As the answer, give exactly the lines of the records below from the one with "(512, 230) = (439, 180): brown" through the one with "(371, 303) = (301, 371): yellow", ends included and pictures left out.

* [Records for this task]:

● ● ● ●

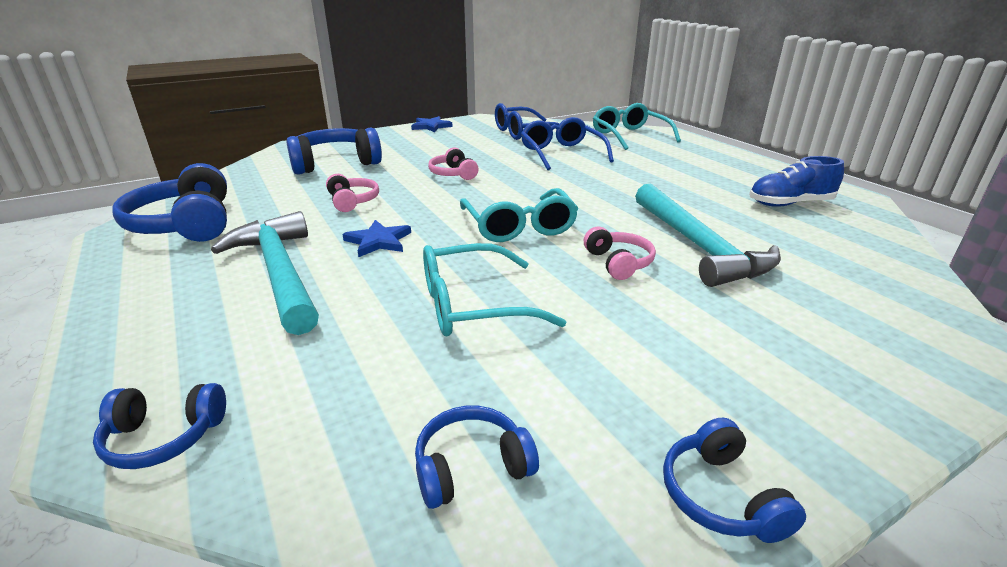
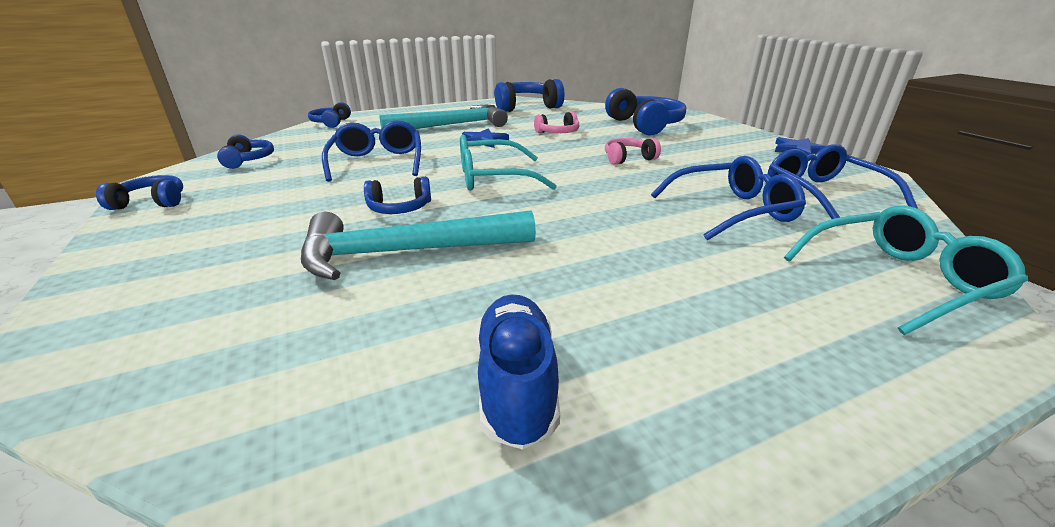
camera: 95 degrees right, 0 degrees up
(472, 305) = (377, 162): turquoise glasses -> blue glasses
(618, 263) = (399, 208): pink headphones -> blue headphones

● ● ● ●

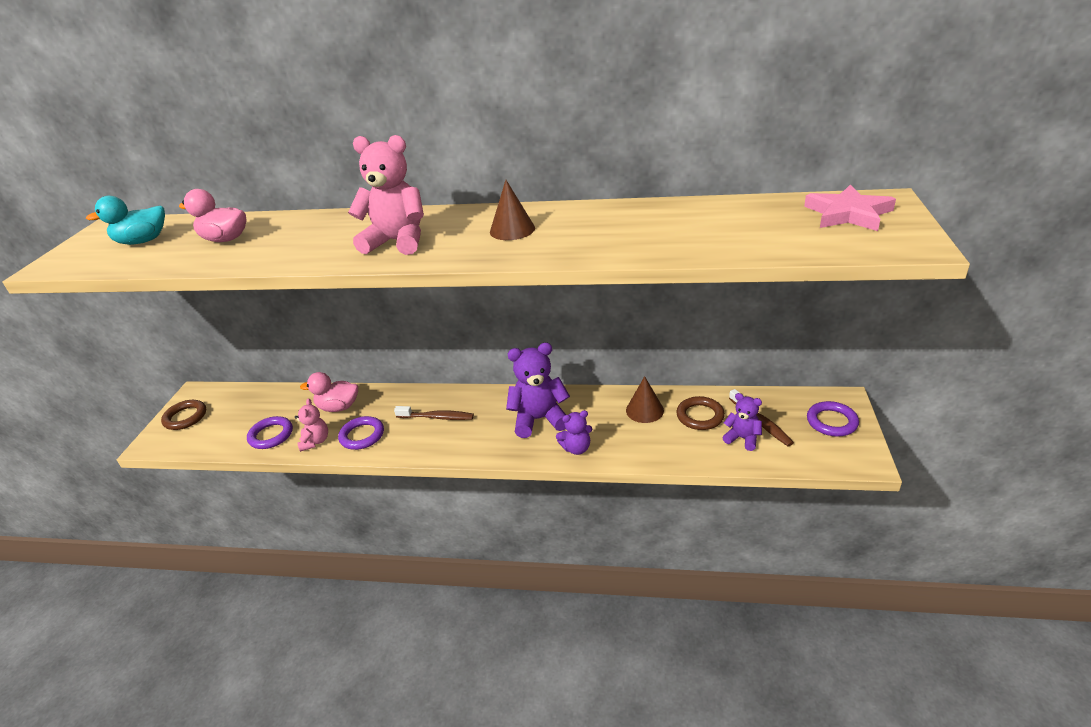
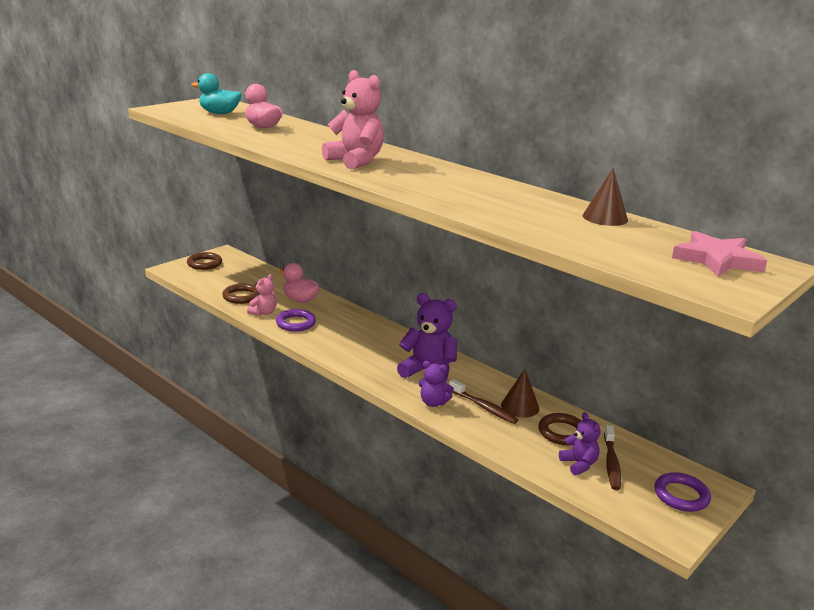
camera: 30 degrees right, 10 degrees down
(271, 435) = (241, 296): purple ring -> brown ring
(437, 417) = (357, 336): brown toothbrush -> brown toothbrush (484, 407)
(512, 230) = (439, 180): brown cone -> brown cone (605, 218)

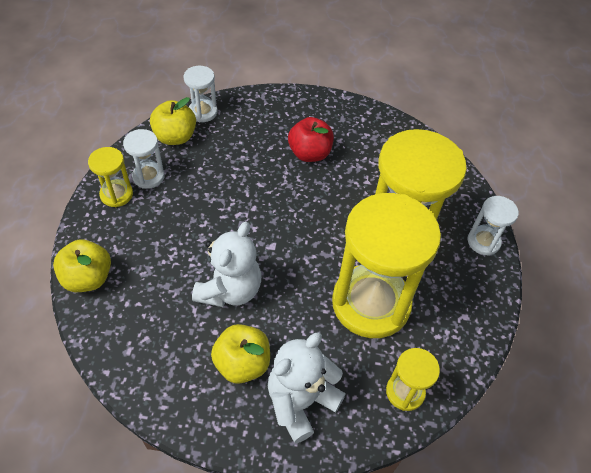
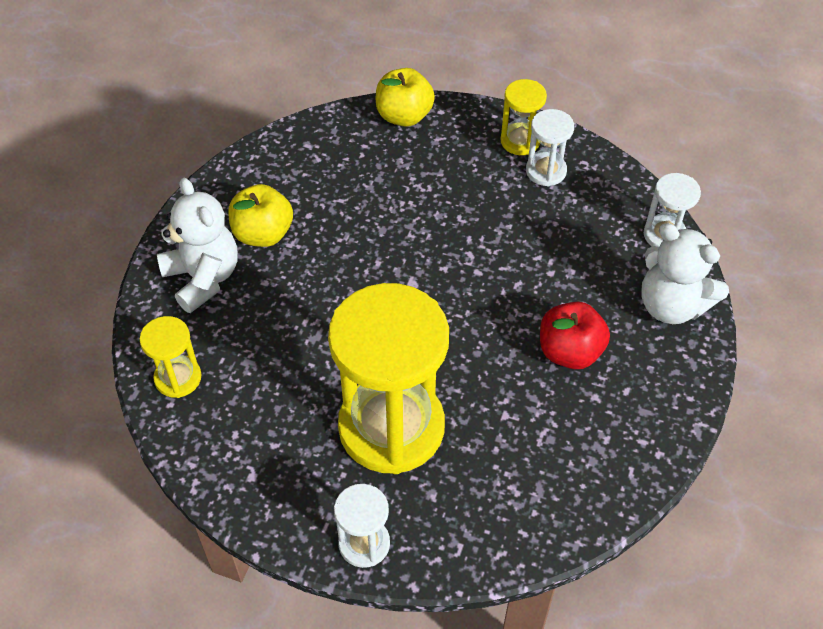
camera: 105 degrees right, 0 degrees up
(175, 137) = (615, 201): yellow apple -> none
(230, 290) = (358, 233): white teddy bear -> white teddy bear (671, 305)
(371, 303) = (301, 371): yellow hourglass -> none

● ● ● ●

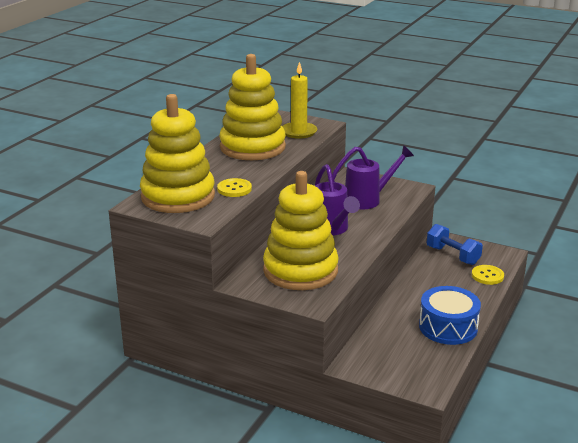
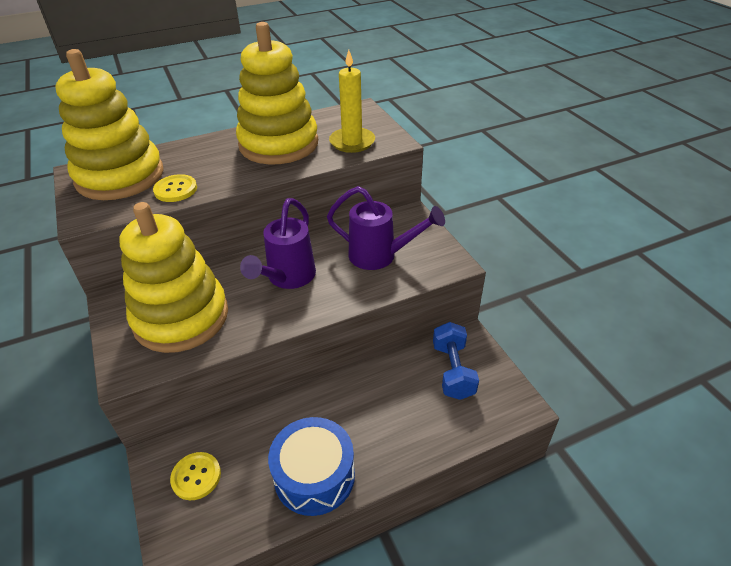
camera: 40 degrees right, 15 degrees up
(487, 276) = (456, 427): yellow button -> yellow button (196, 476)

● ● ● ●

* [Exercise result]:
(512, 230) = (439, 180): brown cone -> brown cone (605, 218)

camera: 105 degrees right, 0 degrees up
(175, 137) = (615, 201): yellow apple -> none
(230, 290) = (358, 233): white teddy bear -> white teddy bear (671, 305)
(371, 303) = (301, 371): yellow hourglass -> none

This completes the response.